→ **EXERCISE PROMPT**
Write out exactly the lines below that run from the one containing "(225, 152) = (149, 240): white" through the one containing "(673, 252) = (563, 228): green", both included, with no other lines.

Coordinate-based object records
= Beginning of Section =

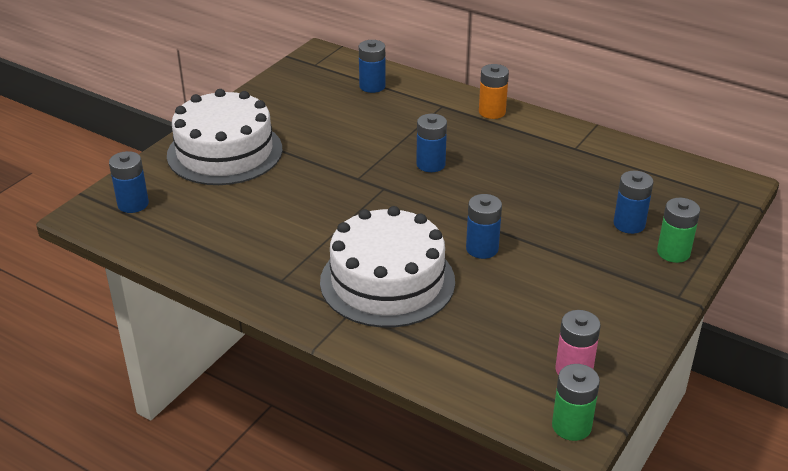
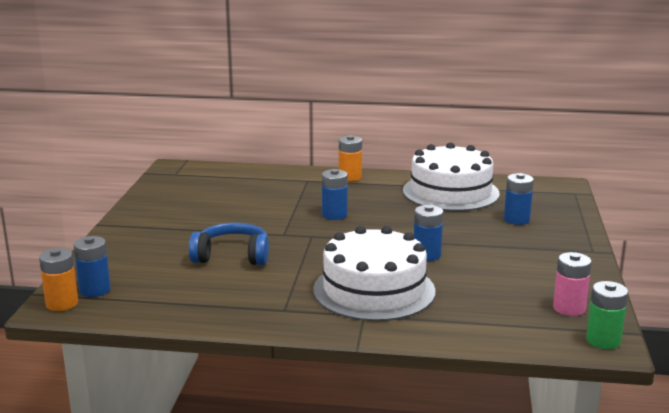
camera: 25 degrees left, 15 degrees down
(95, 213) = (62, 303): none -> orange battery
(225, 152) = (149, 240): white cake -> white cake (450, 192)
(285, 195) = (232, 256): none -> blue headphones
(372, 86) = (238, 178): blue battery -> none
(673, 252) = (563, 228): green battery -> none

= End of Section =
= Beginning of Section =

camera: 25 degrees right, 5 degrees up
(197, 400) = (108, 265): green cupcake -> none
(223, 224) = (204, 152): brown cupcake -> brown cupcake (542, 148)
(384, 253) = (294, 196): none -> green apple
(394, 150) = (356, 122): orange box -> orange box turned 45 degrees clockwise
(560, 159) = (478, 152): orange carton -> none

= End of Section =

→ **EXERCISE RESULT**
(225, 152) = (149, 240): white cake -> white cake (450, 192)
(285, 195) = (232, 256): none -> blue headphones
(372, 86) = (238, 178): blue battery -> none
(673, 252) = (563, 228): green battery -> none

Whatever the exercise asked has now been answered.